[[ RECORDS open ]]

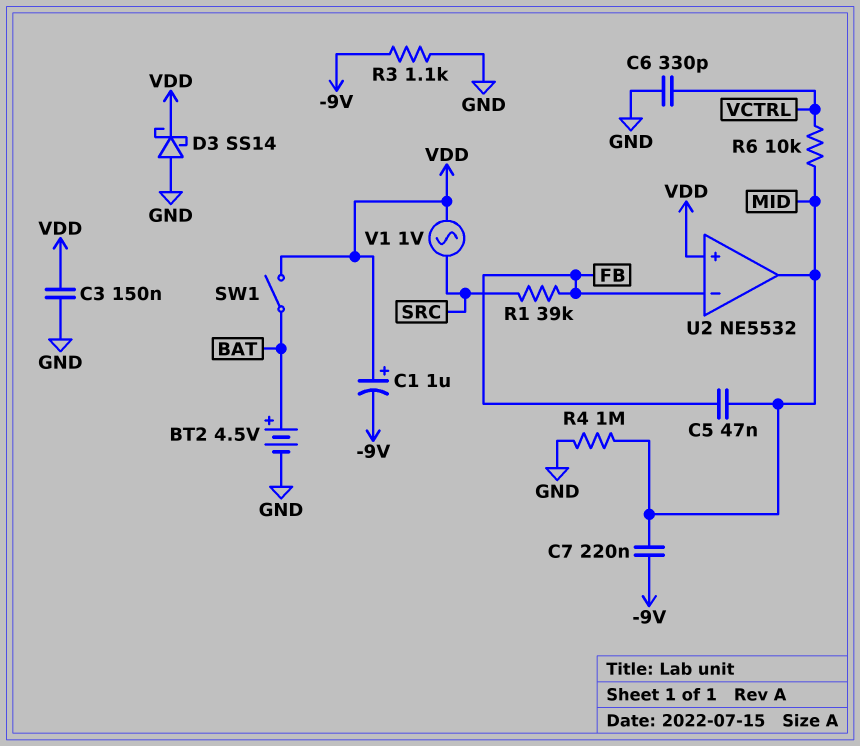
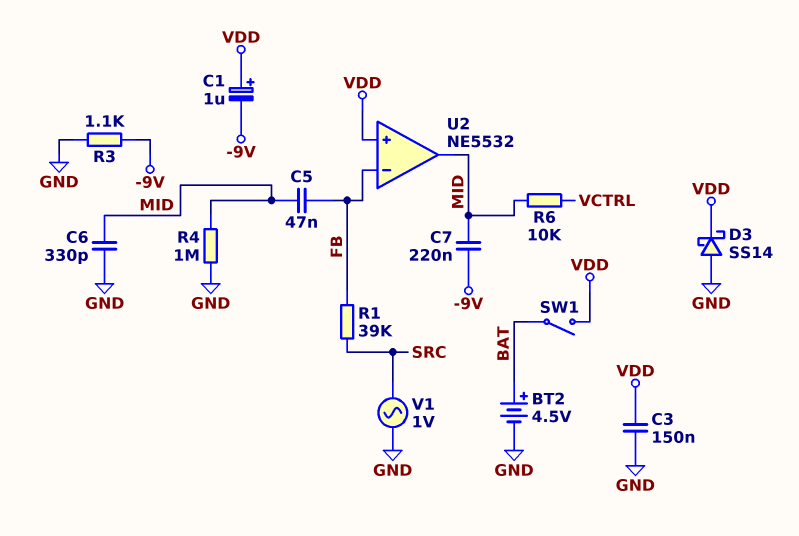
C6: 330pF (GND, VCTRL) -> 330pF (GND, MID)
V1: AC 1V (SRC, VDD) -> AC 1V (GND, SRC)

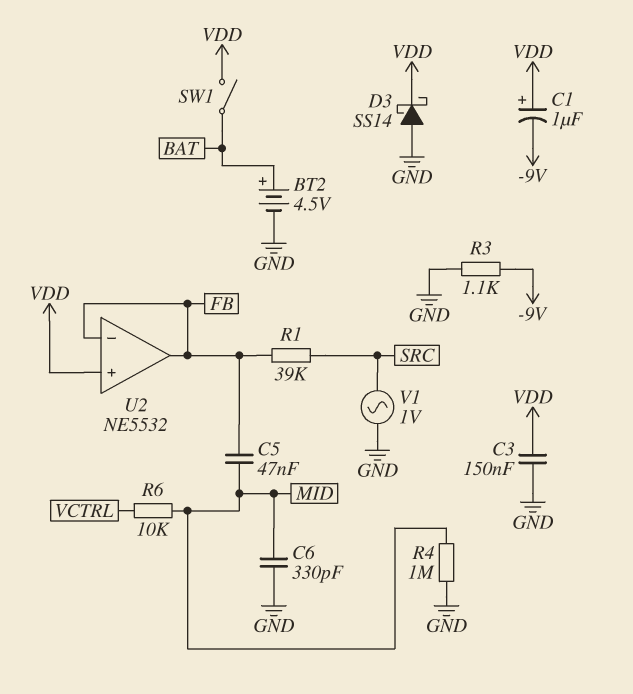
C7: 220nF (-9V, MID) -> none
U2 pin out: MID -> FB

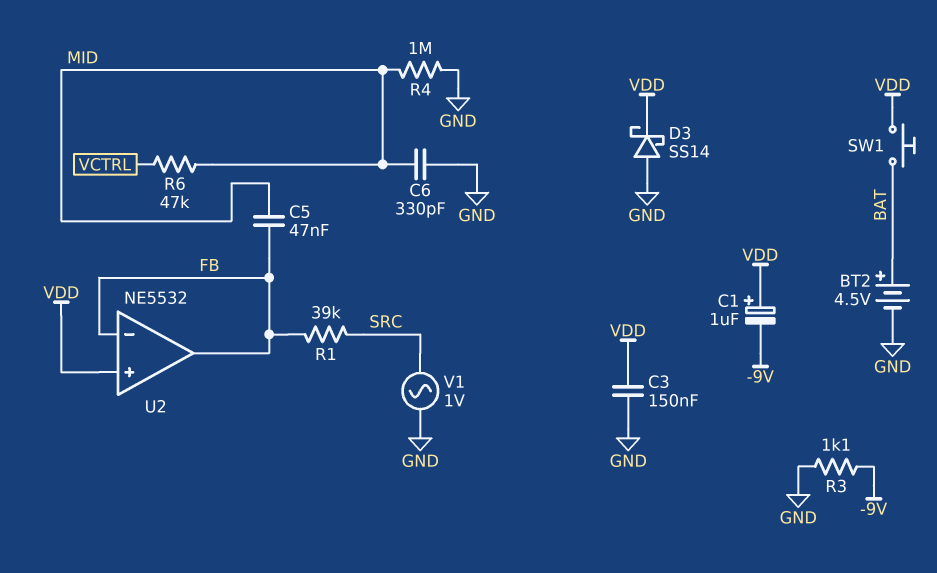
R6: 10k (MID, VCTRL) -> 47k (MID, VCTRL)
SW1: switch (BAT, VDD) -> button (BAT, VDD)

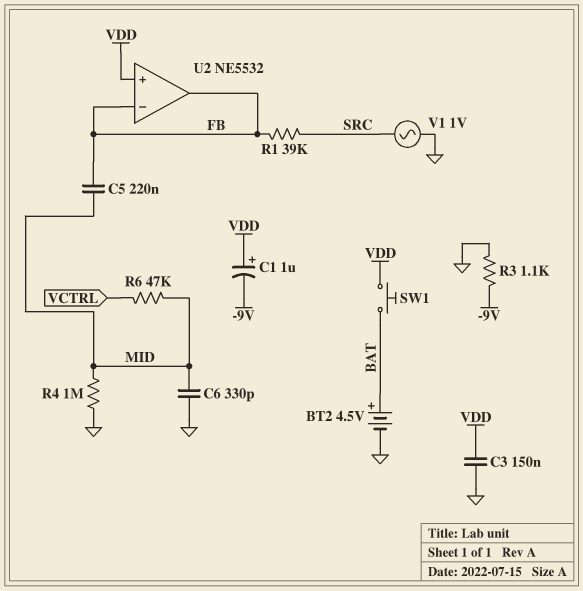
C5: 47nF (FB, MID) -> 220nF (FB, MID)
D3: schottky SS14 (A GND, K VDD) -> none

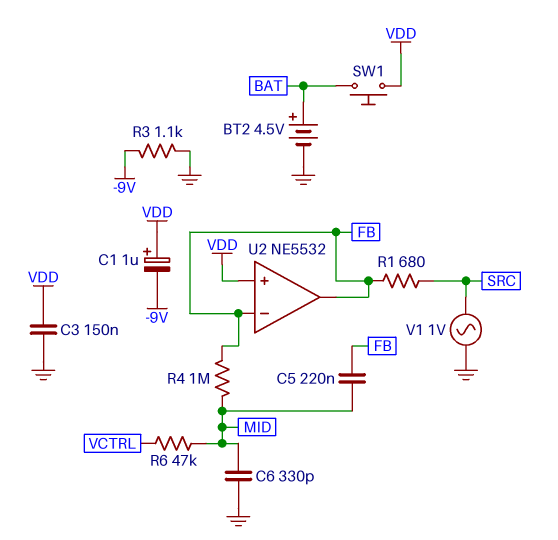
R1: 39k (FB, SRC) -> 680 (FB, SRC)
R4: 1M (GND, MID) -> 1M (FB, MID)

[[ RECORDS closed ]]

ASSIGNED TASK
Nothing is needed beyond an exact transcription of the lines from the one containing "SW1: switch (BAT, VDD) -> button (BAT, VDD)" to the end of the entries above, with the pictures omitted.

EXPECTED ANSWER
SW1: switch (BAT, VDD) -> button (BAT, VDD)

C5: 47nF (FB, MID) -> 220nF (FB, MID)
D3: schottky SS14 (A GND, K VDD) -> none

R1: 39k (FB, SRC) -> 680 (FB, SRC)
R4: 1M (GND, MID) -> 1M (FB, MID)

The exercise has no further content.